_Object state comparisons_
★ ★ ★
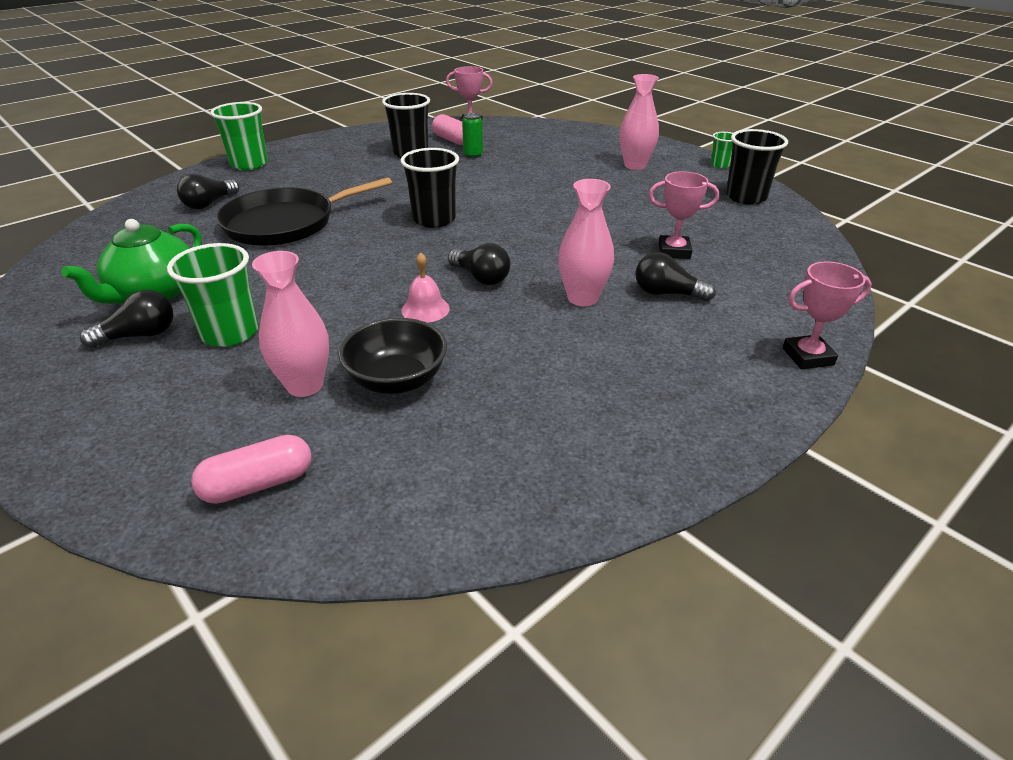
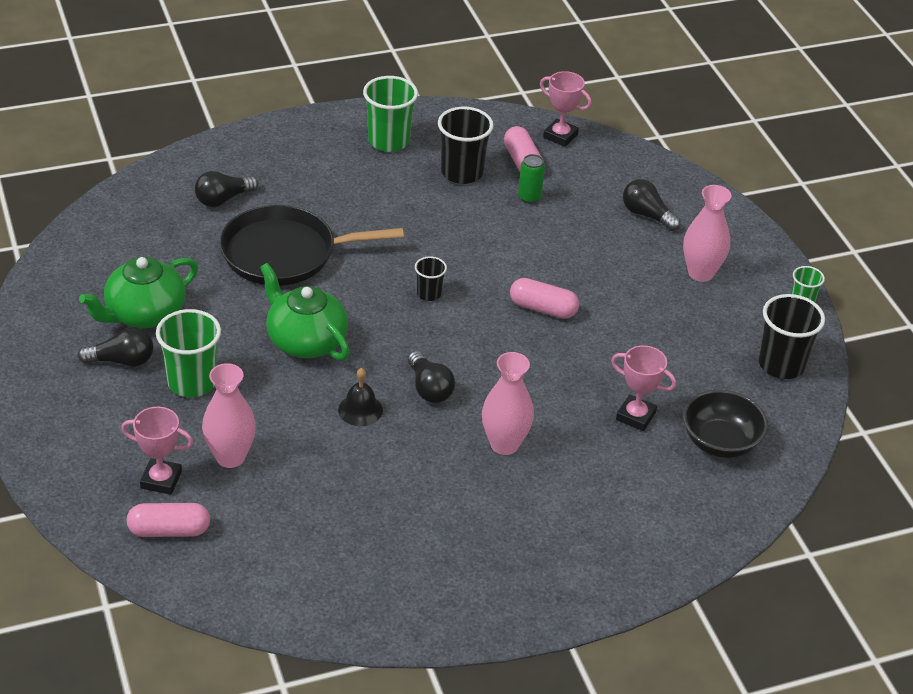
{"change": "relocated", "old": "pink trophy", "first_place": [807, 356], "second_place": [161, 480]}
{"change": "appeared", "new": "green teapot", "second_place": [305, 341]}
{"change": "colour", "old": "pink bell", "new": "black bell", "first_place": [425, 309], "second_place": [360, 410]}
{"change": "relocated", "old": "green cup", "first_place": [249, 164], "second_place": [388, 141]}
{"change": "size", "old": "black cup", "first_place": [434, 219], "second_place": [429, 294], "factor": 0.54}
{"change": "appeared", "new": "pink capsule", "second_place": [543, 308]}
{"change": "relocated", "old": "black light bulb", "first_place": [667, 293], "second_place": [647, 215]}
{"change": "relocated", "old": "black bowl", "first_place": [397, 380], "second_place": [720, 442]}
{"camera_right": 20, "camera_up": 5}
★ ★ ★
_Your instructions_
Once you have counted the lines above that hold the word "pink", report only that total.

_Solved problem_
3